Required work » Rewrite the part of the rows below that opens with the line containing "9: (1358, 204)" and closes with the line containing "8: (691, 291)", both included, as a JSON list of strings with one string per line. Leave out blank lines and anything outside that span.

==*==

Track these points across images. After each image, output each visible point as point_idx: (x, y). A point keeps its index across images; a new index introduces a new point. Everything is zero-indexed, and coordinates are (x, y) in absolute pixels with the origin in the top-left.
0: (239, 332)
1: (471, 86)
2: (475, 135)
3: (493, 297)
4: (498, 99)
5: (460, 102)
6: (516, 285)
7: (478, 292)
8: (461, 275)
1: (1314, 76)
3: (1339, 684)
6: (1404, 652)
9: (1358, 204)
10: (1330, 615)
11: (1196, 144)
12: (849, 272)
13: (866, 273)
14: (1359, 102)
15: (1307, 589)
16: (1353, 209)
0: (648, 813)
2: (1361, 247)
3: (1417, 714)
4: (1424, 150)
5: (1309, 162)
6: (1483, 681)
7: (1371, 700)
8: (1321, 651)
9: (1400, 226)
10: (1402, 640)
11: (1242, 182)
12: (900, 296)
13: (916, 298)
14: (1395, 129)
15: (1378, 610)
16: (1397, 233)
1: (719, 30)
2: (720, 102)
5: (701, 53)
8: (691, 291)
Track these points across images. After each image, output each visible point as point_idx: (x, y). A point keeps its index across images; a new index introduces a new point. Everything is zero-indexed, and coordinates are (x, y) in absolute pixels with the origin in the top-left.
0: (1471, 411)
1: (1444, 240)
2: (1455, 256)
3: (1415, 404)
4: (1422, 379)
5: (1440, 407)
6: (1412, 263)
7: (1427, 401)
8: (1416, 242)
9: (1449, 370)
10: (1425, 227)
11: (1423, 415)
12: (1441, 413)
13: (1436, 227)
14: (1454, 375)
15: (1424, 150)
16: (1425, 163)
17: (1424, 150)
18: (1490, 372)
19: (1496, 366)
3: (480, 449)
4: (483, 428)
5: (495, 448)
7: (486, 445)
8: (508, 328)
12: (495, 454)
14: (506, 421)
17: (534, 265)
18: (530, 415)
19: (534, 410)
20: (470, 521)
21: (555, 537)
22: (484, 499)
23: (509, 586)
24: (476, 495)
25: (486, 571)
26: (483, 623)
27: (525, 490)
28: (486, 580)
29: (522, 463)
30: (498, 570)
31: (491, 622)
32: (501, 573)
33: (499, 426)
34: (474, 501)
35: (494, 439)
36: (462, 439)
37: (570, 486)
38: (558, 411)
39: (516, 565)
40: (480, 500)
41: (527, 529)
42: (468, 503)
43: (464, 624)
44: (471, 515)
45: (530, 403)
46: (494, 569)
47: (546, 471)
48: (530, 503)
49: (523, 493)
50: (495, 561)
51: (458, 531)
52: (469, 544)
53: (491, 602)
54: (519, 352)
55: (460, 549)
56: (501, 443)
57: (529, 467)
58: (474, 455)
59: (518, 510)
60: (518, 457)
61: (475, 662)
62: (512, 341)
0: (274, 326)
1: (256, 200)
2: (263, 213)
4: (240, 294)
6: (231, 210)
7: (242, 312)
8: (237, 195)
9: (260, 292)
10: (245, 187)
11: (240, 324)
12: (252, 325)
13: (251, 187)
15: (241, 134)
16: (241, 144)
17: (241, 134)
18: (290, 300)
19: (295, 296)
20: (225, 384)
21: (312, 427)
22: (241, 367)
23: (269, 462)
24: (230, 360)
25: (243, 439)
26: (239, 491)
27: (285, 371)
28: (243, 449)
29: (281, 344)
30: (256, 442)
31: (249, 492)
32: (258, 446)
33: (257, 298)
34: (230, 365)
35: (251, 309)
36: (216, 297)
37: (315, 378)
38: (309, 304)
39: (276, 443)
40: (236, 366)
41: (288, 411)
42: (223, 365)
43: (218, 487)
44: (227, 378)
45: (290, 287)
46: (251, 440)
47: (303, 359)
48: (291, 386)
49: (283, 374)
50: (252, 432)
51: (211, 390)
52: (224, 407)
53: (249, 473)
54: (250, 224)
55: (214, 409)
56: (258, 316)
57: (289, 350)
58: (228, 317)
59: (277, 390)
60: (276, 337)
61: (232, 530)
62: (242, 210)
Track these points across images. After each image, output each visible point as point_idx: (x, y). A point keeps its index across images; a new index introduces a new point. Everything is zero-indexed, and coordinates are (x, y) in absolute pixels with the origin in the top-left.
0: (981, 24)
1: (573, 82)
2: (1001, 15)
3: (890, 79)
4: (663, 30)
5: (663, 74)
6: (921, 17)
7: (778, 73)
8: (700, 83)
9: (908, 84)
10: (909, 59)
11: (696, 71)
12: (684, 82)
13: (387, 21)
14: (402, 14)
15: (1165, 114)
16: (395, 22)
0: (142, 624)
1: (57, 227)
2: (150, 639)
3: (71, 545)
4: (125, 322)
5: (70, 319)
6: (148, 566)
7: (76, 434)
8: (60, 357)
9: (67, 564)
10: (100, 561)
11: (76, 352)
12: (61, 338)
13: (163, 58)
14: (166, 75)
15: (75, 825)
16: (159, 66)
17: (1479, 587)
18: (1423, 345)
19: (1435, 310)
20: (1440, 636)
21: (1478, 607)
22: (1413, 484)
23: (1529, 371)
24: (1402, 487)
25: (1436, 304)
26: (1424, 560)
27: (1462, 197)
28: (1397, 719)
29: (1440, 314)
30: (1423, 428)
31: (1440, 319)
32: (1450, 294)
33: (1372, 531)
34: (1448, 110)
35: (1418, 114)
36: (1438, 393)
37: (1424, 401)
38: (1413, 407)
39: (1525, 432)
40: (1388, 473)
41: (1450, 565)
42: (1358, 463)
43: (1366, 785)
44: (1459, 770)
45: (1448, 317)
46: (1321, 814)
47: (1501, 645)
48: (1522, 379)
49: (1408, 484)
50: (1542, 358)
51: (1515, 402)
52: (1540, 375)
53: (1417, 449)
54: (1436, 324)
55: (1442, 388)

==*==

Task answer »
[
  "9: (1358, 204)",
  "10: (1330, 615)",
  "11: (1196, 144)",
  "12: (849, 272)",
  "13: (866, 273)",
  "14: (1359, 102)",
  "15: (1307, 589)",
  "16: (1353, 209)",
  "0: (648, 813)",
  "2: (1361, 247)",
  "3: (1417, 714)",
  "4: (1424, 150)",
  "5: (1309, 162)",
  "6: (1483, 681)",
  "7: (1371, 700)",
  "8: (1321, 651)",
  "9: (1400, 226)",
  "10: (1402, 640)",
  "11: (1242, 182)",
  "12: (900, 296)",
  "13: (916, 298)",
  "14: (1395, 129)",
  "15: (1378, 610)",
  "16: (1397, 233)",
  "1: (719, 30)",
  "2: (720, 102)",
  "5: (701, 53)",
  "8: (691, 291)"
]